- What you are asked to do
Copy out the records verbatim, beginning at the very first line and ending with the line that holds "road 2 (residential): [(359,215),(511,270)]", both included.

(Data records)
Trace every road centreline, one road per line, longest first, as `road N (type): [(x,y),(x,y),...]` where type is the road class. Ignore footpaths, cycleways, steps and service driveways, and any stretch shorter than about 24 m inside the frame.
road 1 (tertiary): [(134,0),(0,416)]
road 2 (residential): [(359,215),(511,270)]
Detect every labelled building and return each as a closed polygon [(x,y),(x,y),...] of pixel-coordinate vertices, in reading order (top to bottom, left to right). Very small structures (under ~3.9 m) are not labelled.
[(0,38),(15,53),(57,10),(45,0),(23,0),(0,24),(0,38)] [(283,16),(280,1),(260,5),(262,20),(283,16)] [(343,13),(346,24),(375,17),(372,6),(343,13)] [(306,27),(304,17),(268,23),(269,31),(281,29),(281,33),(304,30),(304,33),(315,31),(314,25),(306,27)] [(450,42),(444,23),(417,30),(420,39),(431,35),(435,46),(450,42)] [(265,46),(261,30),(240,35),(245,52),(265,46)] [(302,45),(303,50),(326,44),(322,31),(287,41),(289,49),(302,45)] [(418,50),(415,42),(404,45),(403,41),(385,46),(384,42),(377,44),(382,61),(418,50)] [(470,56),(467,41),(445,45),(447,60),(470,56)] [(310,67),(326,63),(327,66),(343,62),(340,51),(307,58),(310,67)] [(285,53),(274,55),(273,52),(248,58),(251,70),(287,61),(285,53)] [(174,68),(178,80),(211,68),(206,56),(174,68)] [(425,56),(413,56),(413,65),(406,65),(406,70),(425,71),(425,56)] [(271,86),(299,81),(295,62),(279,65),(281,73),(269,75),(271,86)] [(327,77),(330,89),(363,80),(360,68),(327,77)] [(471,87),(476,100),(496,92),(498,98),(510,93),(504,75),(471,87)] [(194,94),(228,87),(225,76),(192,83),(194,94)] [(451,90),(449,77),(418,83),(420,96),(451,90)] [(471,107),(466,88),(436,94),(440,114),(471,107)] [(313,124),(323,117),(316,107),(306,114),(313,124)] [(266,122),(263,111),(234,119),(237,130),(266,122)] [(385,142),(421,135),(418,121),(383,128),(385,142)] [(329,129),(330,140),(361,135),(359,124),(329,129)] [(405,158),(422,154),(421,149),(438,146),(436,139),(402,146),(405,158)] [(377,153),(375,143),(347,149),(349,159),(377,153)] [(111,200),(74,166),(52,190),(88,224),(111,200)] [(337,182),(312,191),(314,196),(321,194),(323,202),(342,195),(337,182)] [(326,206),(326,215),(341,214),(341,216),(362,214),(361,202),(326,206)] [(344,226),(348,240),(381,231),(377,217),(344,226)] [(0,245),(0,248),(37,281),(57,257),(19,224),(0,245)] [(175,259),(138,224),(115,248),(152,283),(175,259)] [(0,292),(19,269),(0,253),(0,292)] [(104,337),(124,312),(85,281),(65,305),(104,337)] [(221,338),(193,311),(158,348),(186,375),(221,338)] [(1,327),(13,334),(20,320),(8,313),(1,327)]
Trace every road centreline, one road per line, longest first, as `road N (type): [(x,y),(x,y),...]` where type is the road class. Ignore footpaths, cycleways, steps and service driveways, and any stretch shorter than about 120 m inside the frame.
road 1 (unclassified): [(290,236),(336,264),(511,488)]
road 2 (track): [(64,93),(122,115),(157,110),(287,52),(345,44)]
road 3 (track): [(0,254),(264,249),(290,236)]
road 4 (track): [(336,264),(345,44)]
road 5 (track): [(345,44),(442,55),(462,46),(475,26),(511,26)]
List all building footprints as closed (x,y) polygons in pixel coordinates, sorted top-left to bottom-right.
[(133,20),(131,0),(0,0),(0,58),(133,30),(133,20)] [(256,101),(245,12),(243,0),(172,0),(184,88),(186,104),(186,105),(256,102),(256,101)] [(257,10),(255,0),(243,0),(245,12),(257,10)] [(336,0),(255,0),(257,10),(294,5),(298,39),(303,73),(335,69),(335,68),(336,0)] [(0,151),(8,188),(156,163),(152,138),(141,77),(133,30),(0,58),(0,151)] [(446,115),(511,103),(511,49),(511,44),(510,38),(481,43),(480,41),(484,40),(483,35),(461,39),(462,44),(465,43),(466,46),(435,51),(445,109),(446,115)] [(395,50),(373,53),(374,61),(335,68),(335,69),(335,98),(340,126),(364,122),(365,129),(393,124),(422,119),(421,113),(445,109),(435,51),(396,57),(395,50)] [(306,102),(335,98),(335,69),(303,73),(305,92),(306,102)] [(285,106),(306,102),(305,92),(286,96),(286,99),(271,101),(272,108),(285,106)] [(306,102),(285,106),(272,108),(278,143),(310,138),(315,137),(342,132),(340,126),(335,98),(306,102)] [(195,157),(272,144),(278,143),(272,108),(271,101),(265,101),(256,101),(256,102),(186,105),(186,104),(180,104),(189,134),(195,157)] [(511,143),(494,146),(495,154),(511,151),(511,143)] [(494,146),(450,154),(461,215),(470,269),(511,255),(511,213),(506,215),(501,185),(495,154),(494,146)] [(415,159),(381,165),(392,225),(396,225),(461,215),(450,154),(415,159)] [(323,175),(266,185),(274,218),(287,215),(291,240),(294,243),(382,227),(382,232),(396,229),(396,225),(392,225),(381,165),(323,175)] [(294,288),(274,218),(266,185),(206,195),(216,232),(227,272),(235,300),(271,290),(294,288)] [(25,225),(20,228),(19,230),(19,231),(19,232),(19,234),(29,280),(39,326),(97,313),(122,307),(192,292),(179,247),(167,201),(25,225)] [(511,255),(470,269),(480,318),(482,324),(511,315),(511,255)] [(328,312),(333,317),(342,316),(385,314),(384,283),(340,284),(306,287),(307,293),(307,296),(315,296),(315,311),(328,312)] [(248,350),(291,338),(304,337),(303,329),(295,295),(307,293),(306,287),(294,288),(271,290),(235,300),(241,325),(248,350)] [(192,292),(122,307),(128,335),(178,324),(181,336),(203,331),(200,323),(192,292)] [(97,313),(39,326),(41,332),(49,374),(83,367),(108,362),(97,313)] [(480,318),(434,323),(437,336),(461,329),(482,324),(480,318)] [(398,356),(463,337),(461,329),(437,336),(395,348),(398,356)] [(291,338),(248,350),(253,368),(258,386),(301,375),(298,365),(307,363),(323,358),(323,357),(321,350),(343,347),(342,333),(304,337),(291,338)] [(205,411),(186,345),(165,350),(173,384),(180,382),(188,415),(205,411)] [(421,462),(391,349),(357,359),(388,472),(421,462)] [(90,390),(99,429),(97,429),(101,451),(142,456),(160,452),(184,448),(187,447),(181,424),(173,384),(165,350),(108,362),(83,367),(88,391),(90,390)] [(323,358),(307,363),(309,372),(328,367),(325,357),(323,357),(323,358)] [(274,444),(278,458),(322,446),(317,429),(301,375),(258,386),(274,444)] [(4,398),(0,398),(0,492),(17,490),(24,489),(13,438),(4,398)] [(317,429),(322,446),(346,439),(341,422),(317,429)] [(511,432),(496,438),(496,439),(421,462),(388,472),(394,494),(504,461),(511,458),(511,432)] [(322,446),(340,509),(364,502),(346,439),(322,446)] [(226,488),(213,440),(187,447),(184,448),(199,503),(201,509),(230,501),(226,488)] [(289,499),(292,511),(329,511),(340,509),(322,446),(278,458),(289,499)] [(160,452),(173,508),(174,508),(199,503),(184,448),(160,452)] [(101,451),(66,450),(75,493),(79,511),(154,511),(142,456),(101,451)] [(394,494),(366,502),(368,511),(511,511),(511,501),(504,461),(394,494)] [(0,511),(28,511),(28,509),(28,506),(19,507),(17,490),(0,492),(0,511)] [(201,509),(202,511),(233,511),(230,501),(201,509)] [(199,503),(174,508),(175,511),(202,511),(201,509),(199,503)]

- Written solution
Trace every road centreline, one road per line, longest first, as `road N (type): [(x,y),(x,y),...]` where type is the road class. Ignore footpaths, cycleways, steps and service driveways, and any stretch shorter than about 24 m inside the frame.
road 1 (tertiary): [(134,0),(0,416)]
road 2 (residential): [(359,215),(511,270)]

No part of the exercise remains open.